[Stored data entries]
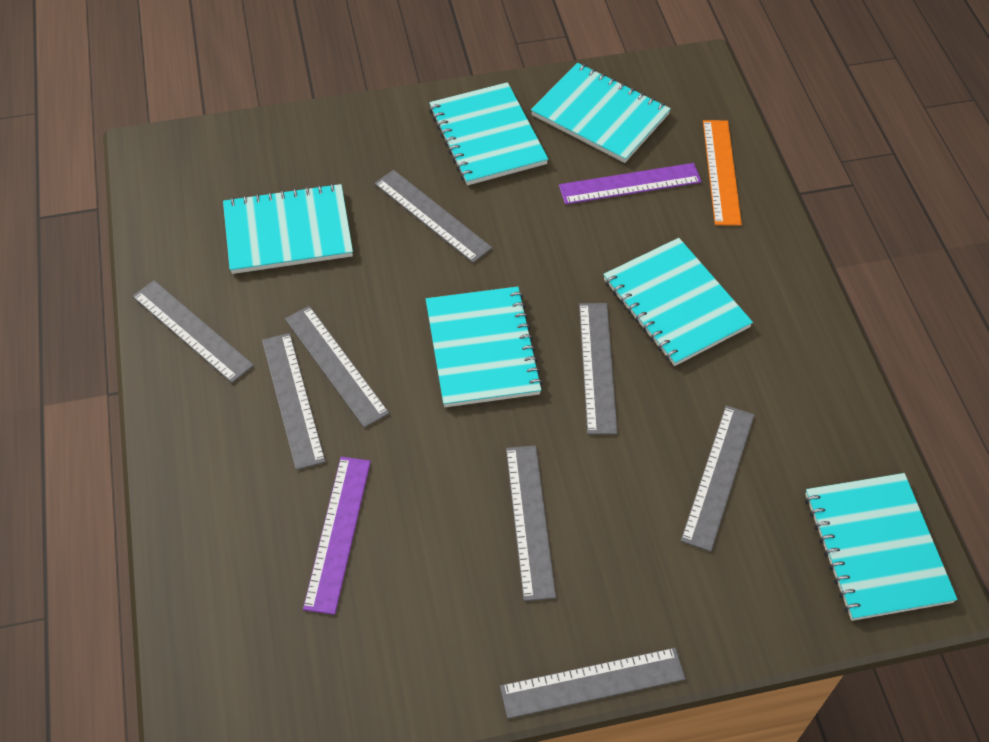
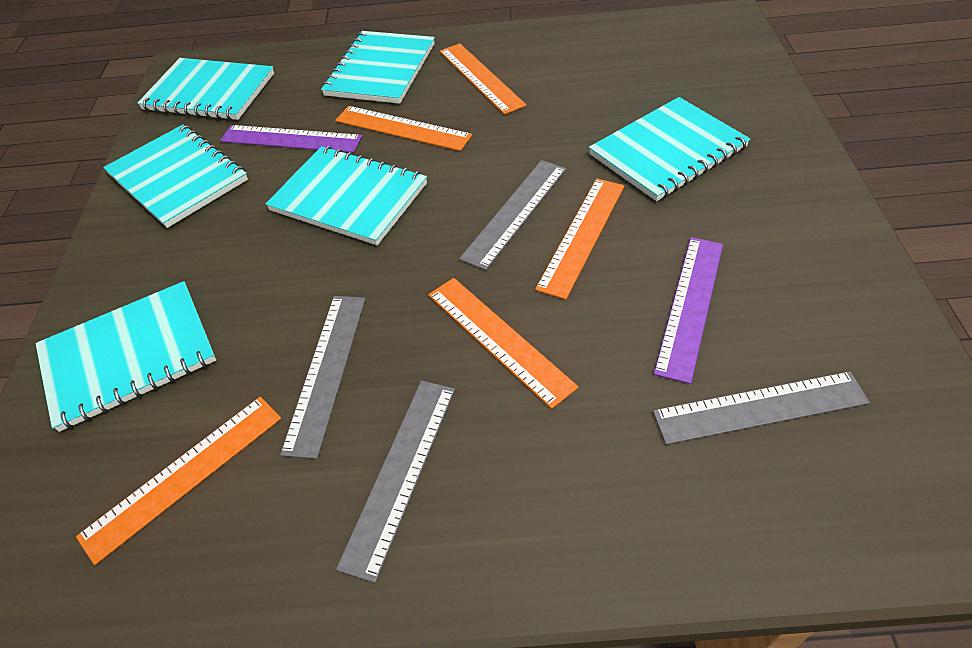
grey ruler: [132,280,254,383] [262,333,326,470] [285,306,389,428] [374,170,492,263] [500,648,686,719] [506,446,556,601] [579,303,618,434] [681,405,754,552] = 8 -> [280,296,366,459] [336,381,455,583] [459,160,566,271] [653,371,870,445] = 4
orange ruler: [703,120,742,226] = 1 -> [76,397,281,565] [335,106,472,151] [428,278,579,409] [440,43,526,115] [535,178,624,300] = 5

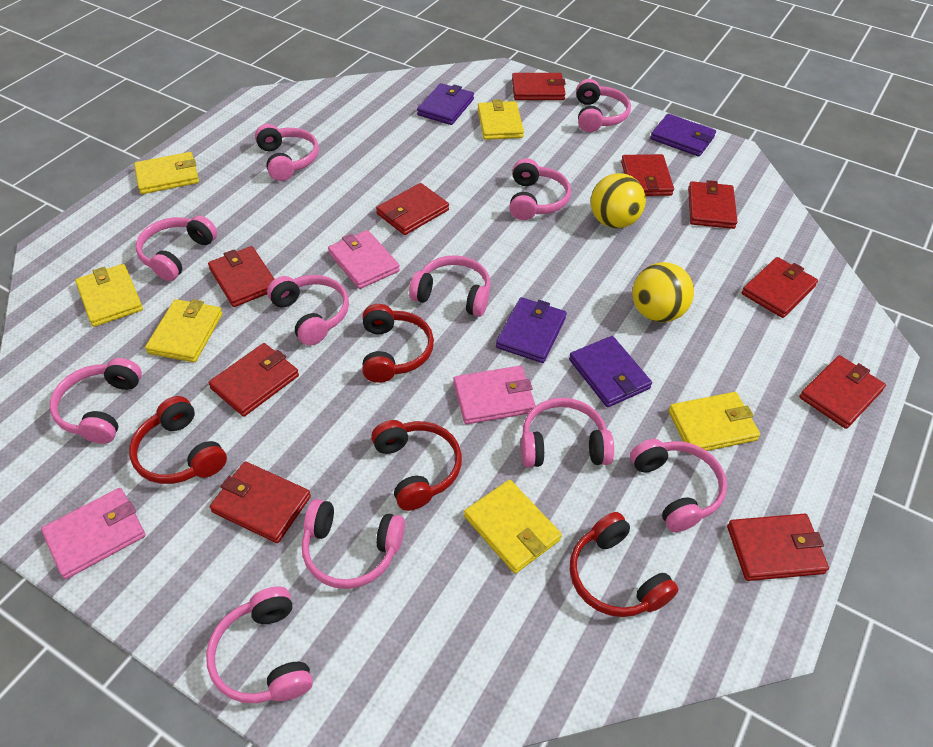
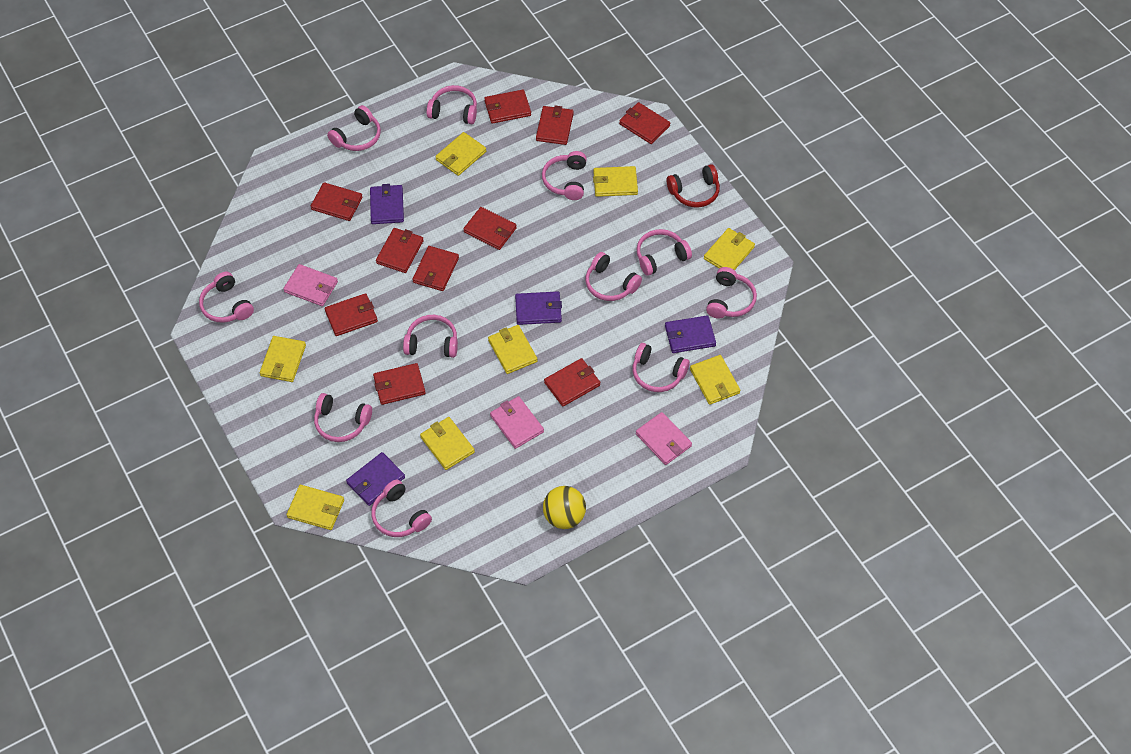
red headphones: [129,396,227,484] [362,304,434,383] [371,420,462,511] [570,512,679,617] = 4 -> [667,164,720,208] = 1
yellow ball: [591,173,646,228] [632,262,694,322] = 2 -> [543,486,586,529] = 1
yellow wallet: [75,264,143,327] [134,152,199,194] [145,299,223,362] [464,480,562,574] [478,99,524,140] [668,392,760,451] = 6 -> [260,336,306,382] [287,485,344,530] [420,417,475,470] [435,132,486,176] [488,325,537,374] [593,166,638,197] [690,355,740,405] [704,228,755,270] = 8

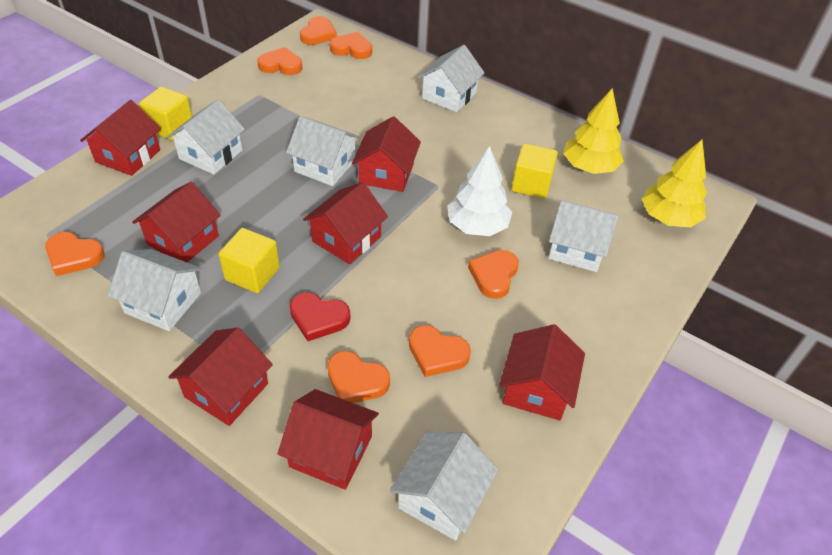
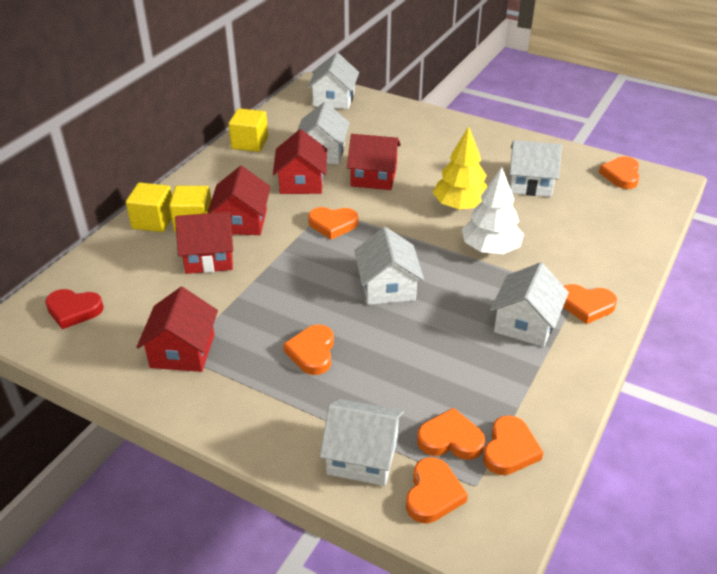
red house: [80,100,161,176] [132,182,221,262] [168,327,273,426] [277,389,379,490] [303,182,388,264] [352,116,421,192] [499,324,585,421] = 7 -> [137,287,218,372] [175,212,233,274] [207,166,271,235] [273,129,327,194] [347,134,401,190] = 5
yellow tree: [563,88,624,174] [642,140,707,227] = 2 -> [433,127,488,210] = 1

ASSIGNMENT:
With the pictures excluded, the line containing "orange ruler: [703,120,742,226]" and every line after it through the end of the data above are to be transcribed exactly, and nothing more.

RESPONSE:
orange ruler: [703,120,742,226] = 1 -> [76,397,281,565] [335,106,472,151] [428,278,579,409] [440,43,526,115] [535,178,624,300] = 5

red headphones: [129,396,227,484] [362,304,434,383] [371,420,462,511] [570,512,679,617] = 4 -> [667,164,720,208] = 1
yellow ball: [591,173,646,228] [632,262,694,322] = 2 -> [543,486,586,529] = 1
yellow wallet: [75,264,143,327] [134,152,199,194] [145,299,223,362] [464,480,562,574] [478,99,524,140] [668,392,760,451] = 6 -> [260,336,306,382] [287,485,344,530] [420,417,475,470] [435,132,486,176] [488,325,537,374] [593,166,638,197] [690,355,740,405] [704,228,755,270] = 8

red house: [80,100,161,176] [132,182,221,262] [168,327,273,426] [277,389,379,490] [303,182,388,264] [352,116,421,192] [499,324,585,421] = 7 -> [137,287,218,372] [175,212,233,274] [207,166,271,235] [273,129,327,194] [347,134,401,190] = 5
yellow tree: [563,88,624,174] [642,140,707,227] = 2 -> [433,127,488,210] = 1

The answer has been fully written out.